EXERCISE DIRECTIONS: Task for the records below: repeat the line containing "camera: 20 degrees right, 5 degrees down" and every line after it, exactly and with nothing else, but leave out the pictures.

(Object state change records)
⟨

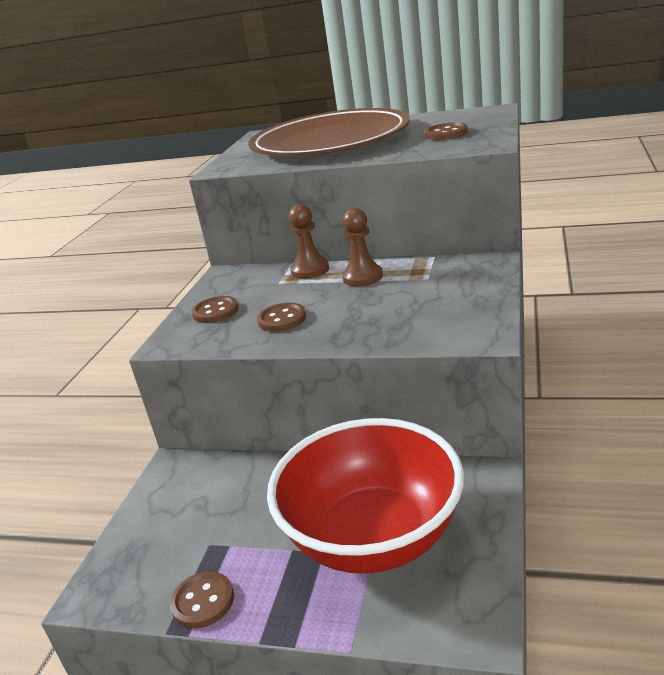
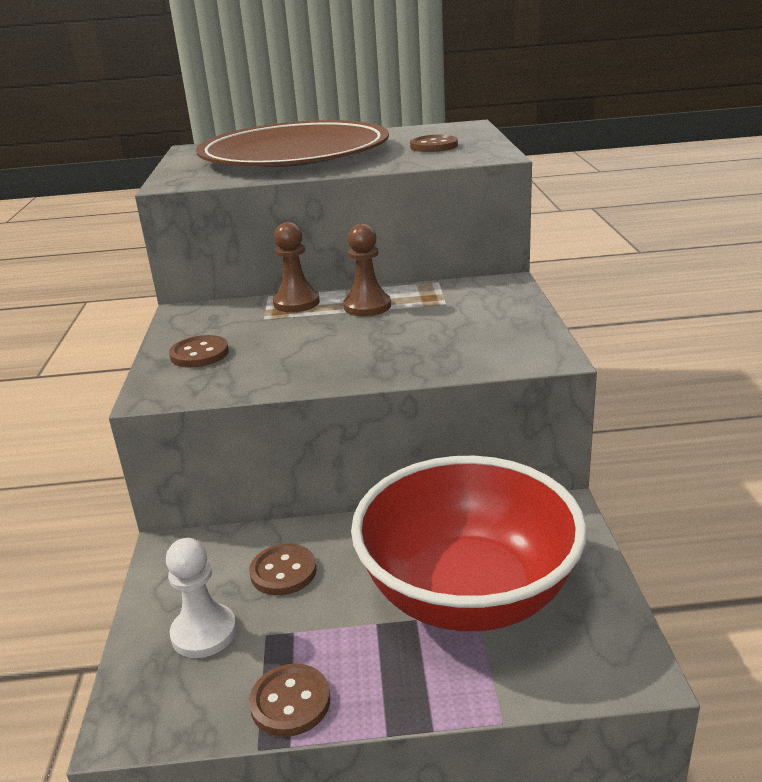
camera: 20 degrees left, 0 degrees up
(168, 535) = (204, 633): none -> white pawn
(282, 319) = (294, 356): brown button -> brown button (283, 572)

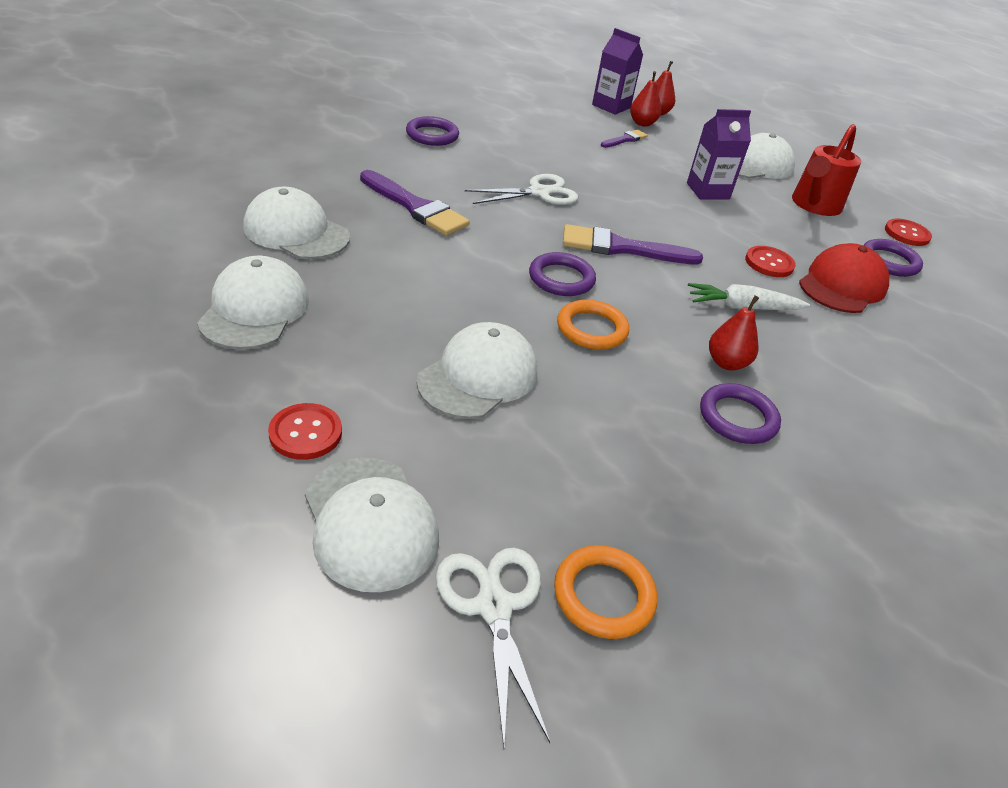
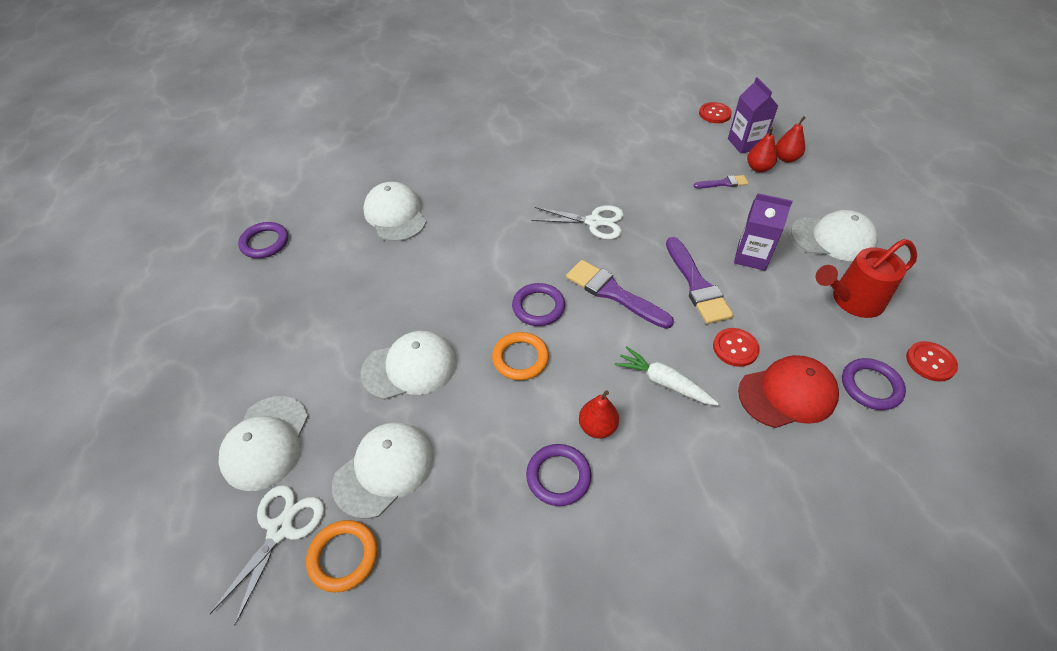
camera: 40 degrees right, 10 degrees up
(254, 309) = (325, 269): white cap -> white cap (384, 470)
(305, 433) = (282, 368): red button -> red button (714, 114)
(415, 207) = (489, 213): purple brush -> purple brush (697, 285)
(432, 135) = (558, 148): purple ring -> purple ring (265, 243)

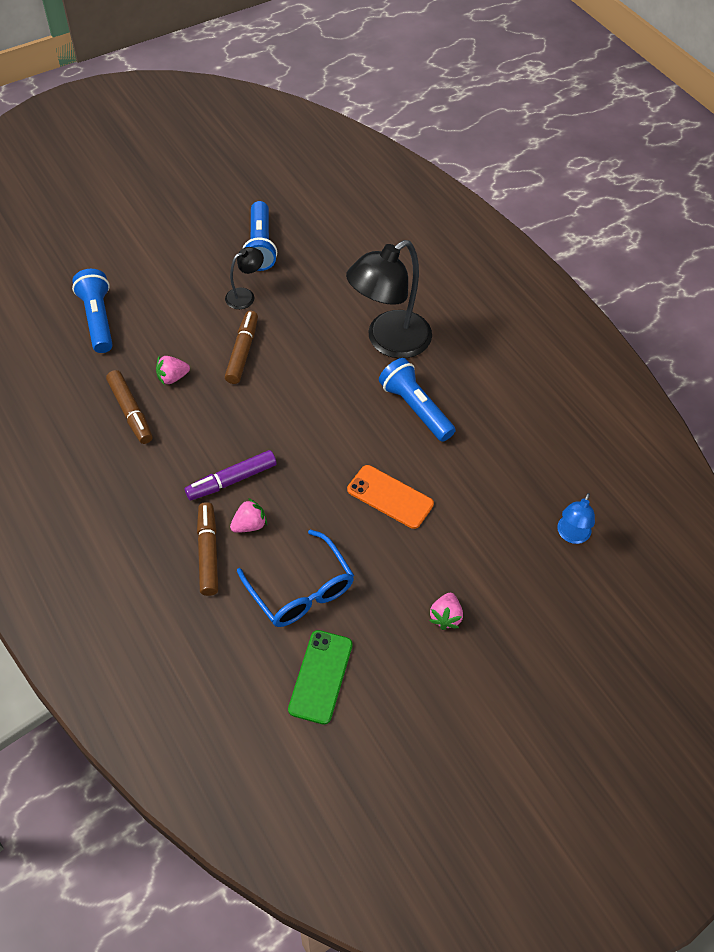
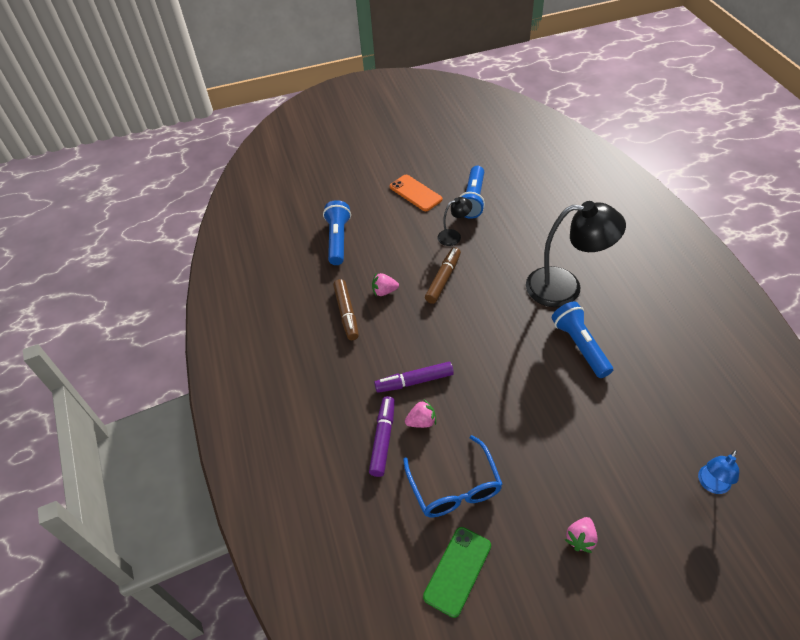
camera: 20 degrees right, 5 degrees down
(208, 552) = (383, 439): brown marker -> purple marker
(388, 341) = (565, 287): black lamp -> black lamp turned 150 degrees counterclockwise
(390, 497) = (546, 419): orange phone -> orange phone (415, 193)

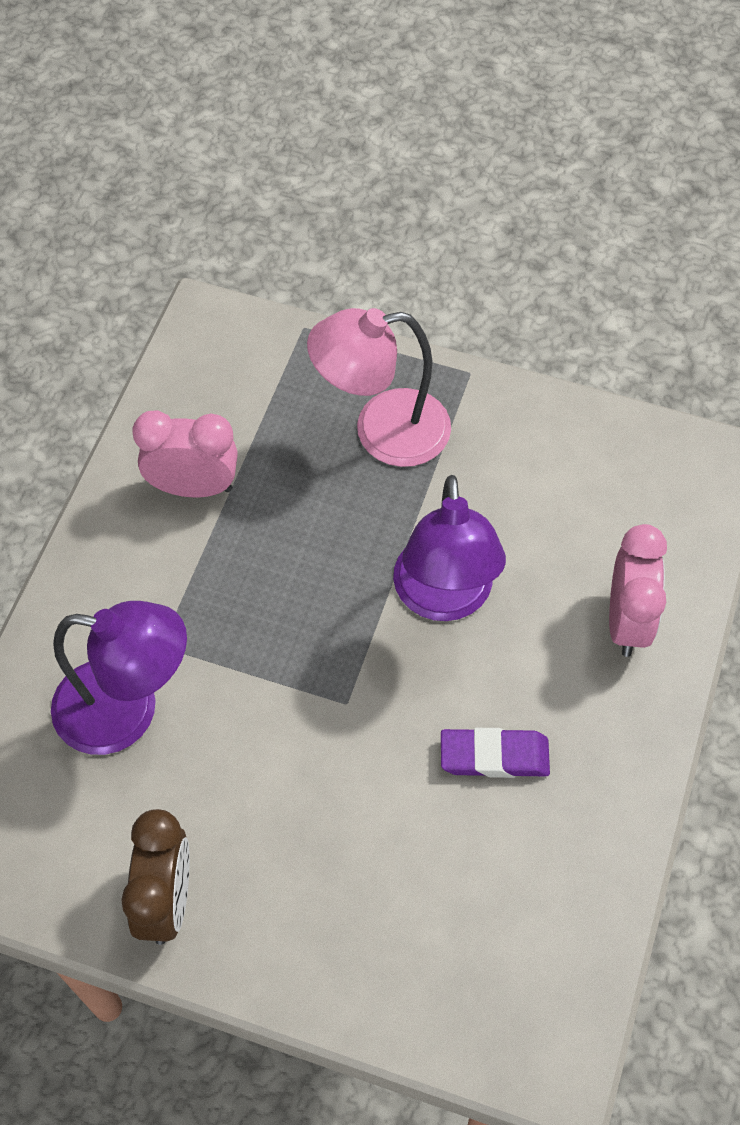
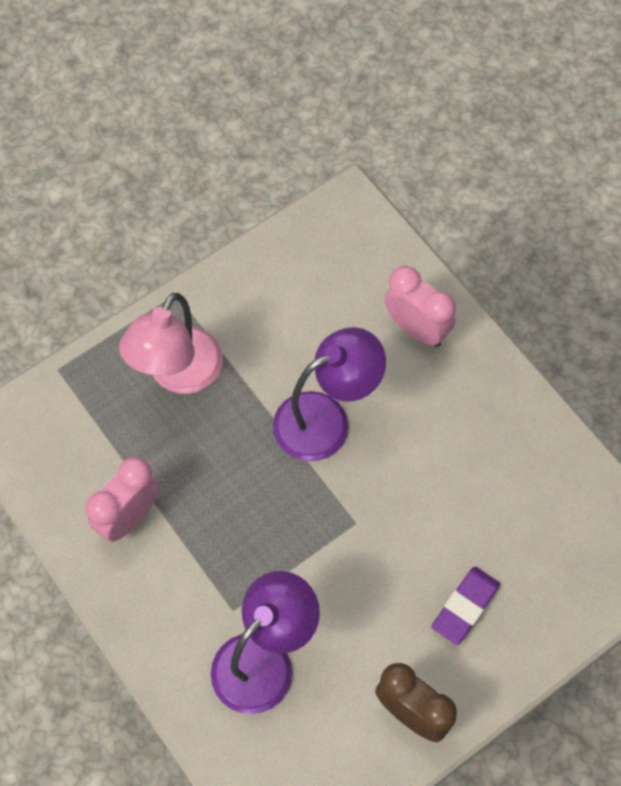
camera: 55 degrees left, 5 degrees up
(444, 598) = (326, 419): purple lamp -> purple lamp turned 60 degrees counterclockwise
(494, 756) = (450, 462): purple eraser -> purple eraser (465, 607)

⟩

PROBLEM SOLUTION:
camera: 20 degrees right, 5 degrees down
(208, 552) = (383, 439): brown marker -> purple marker
(388, 341) = (565, 287): black lamp -> black lamp turned 150 degrees counterclockwise
(390, 497) = (546, 419): orange phone -> orange phone (415, 193)

camera: 55 degrees left, 5 degrees up
(444, 598) = (326, 419): purple lamp -> purple lamp turned 60 degrees counterclockwise
(494, 756) = (450, 462): purple eraser -> purple eraser (465, 607)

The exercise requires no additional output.